**** LISTED ENTRIES ****

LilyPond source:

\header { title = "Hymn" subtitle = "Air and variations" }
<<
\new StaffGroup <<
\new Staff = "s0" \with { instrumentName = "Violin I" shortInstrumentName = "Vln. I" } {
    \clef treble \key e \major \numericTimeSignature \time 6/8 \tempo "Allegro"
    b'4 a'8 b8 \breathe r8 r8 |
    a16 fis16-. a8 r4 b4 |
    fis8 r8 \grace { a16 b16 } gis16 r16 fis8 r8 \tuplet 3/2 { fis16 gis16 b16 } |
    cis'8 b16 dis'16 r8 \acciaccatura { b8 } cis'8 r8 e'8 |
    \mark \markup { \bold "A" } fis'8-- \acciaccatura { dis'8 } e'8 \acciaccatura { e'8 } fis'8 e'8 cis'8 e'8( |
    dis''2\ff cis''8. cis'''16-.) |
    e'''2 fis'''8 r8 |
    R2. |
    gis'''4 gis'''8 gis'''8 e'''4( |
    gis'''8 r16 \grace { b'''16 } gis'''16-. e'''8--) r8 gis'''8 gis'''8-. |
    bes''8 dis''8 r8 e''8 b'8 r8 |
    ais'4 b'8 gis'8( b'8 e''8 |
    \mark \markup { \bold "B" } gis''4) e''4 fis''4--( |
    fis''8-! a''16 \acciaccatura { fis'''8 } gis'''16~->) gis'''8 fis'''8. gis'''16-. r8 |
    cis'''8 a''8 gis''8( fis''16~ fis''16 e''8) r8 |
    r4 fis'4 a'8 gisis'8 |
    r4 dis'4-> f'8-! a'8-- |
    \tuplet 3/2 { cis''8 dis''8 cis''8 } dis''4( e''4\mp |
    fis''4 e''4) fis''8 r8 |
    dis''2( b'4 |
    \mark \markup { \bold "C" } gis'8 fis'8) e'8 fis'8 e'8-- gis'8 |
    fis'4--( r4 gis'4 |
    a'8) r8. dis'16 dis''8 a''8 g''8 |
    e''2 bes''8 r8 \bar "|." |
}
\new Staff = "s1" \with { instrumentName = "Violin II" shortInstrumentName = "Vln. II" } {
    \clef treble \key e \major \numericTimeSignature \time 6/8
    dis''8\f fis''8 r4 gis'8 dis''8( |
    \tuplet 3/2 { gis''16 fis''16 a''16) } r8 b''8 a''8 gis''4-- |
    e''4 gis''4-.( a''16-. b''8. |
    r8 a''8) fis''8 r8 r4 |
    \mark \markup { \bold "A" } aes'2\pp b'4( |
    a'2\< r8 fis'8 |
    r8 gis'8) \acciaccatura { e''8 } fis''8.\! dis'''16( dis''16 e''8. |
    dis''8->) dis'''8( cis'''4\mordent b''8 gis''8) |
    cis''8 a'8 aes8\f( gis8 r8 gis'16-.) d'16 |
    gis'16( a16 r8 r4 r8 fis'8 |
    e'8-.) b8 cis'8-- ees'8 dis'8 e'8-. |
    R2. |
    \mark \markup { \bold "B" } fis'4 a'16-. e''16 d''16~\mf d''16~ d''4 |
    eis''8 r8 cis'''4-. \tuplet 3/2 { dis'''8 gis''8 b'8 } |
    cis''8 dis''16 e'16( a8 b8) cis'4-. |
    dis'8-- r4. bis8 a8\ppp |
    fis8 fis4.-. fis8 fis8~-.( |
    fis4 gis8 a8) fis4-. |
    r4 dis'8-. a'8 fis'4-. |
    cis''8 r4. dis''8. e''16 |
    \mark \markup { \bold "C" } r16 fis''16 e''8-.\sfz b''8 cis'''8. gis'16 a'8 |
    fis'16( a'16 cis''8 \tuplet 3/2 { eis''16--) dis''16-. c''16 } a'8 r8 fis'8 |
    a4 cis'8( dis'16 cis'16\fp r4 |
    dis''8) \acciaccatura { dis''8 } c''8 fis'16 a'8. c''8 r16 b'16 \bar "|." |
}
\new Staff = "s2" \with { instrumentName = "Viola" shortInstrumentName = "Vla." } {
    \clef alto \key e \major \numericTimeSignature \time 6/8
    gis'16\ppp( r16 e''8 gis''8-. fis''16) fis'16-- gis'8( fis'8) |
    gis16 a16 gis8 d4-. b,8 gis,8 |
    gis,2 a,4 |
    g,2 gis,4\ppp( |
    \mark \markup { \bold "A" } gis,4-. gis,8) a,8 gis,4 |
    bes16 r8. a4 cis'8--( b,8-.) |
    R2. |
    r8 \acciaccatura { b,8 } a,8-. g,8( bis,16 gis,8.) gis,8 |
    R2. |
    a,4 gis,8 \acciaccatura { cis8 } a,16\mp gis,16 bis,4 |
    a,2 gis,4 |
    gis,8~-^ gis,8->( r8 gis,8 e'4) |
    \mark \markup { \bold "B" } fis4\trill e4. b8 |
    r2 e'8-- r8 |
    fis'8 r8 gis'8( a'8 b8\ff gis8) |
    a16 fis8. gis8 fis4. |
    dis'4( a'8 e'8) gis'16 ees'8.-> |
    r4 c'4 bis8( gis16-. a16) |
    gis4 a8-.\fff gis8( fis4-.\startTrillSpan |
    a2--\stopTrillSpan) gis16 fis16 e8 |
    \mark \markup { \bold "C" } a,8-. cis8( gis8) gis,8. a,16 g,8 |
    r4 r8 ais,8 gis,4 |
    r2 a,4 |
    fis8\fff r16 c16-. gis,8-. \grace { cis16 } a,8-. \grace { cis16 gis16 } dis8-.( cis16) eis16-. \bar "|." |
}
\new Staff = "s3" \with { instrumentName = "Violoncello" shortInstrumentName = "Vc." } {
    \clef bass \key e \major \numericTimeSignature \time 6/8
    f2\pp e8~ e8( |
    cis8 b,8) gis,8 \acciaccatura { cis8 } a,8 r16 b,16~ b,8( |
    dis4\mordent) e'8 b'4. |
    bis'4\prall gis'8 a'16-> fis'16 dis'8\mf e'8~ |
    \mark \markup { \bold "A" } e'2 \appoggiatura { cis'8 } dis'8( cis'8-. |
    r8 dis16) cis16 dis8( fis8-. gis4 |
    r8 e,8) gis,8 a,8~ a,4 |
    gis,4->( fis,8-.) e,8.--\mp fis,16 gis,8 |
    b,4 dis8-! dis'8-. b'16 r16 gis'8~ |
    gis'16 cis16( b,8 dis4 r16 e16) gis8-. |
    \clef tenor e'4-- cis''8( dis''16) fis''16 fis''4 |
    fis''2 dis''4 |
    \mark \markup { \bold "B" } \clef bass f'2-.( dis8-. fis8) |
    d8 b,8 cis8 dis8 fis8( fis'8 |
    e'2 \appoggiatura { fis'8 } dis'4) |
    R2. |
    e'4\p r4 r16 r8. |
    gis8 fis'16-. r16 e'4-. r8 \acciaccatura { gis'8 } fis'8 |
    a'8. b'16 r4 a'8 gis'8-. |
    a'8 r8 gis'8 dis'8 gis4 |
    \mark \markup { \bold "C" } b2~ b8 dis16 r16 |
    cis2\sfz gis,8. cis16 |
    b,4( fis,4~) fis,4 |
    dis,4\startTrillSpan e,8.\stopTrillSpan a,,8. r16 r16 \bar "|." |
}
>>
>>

****

• REQUIRED TASK
Show every line of the listing that contains the string "numericTimeSignature", matching case exactly.

• COMPLETE ANSWER
    \clef treble \key e \major \numericTimeSignature \time 6/8 \tempo "Allegro"
    \clef treble \key e \major \numericTimeSignature \time 6/8
    \clef alto \key e \major \numericTimeSignature \time 6/8
    \clef bass \key e \major \numericTimeSignature \time 6/8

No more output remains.